» **What you are asked to do**:
Transcribe exactly the line that contains "camera: 40 degrees right, 5 degrees down" and all lines following it to the end of the material below; omit everything else.

··· Data provided

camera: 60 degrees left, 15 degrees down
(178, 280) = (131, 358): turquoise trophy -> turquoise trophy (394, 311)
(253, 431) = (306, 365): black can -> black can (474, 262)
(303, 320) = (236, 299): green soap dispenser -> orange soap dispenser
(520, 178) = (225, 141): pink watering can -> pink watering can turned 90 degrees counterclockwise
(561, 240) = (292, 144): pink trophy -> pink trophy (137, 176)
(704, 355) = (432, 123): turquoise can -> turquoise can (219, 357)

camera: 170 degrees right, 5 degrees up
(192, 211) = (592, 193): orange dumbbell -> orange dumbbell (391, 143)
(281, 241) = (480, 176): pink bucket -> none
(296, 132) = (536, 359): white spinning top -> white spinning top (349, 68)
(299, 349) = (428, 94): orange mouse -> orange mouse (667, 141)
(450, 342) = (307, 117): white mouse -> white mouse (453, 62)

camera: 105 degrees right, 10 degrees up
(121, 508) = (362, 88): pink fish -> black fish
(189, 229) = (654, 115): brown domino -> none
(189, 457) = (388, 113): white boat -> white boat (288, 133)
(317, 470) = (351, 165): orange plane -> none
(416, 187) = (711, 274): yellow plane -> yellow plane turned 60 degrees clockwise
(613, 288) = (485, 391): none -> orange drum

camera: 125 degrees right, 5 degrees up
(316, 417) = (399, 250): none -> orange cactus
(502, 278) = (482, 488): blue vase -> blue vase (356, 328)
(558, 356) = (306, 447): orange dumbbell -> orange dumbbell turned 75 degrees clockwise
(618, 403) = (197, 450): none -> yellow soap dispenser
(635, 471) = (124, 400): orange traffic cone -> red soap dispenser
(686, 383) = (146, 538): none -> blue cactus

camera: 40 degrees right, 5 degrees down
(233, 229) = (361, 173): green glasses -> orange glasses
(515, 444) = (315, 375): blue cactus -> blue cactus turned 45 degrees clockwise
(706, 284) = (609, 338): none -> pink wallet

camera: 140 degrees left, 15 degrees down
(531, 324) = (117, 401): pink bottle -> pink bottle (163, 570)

······

» **Result below**:
camera: 40 degrees right, 5 degrees down
(233, 229) = (361, 173): green glasses -> orange glasses
(515, 444) = (315, 375): blue cactus -> blue cactus turned 45 degrees clockwise
(706, 284) = (609, 338): none -> pink wallet

camera: 140 degrees left, 15 degrees down
(531, 324) = (117, 401): pink bottle -> pink bottle (163, 570)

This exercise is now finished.